Task item> From the listing below, work out how many lines contain "diode"; the answer is that number and nothing more.
========================
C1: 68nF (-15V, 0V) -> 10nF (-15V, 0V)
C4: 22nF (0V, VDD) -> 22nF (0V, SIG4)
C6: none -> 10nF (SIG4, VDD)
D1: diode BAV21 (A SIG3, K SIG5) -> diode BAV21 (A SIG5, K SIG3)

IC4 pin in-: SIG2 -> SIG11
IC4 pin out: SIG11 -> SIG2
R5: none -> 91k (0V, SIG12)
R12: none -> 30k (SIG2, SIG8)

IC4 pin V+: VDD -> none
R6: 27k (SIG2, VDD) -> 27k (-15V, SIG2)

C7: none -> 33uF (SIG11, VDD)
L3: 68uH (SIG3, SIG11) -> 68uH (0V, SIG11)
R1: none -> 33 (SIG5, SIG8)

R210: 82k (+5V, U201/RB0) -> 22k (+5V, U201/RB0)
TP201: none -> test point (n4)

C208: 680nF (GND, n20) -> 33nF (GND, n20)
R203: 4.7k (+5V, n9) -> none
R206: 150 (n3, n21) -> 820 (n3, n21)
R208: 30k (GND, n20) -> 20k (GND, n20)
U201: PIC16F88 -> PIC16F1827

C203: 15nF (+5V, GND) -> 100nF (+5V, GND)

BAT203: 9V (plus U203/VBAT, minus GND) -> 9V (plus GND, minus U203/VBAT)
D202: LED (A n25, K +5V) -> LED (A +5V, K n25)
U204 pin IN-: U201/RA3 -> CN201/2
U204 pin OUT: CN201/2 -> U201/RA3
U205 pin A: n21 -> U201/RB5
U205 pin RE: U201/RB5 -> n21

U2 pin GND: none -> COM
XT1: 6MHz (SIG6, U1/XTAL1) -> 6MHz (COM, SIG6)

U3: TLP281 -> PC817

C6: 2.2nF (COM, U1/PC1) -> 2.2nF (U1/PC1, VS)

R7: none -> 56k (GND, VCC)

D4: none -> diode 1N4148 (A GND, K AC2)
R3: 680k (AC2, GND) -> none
========================
Answer to the problem> 2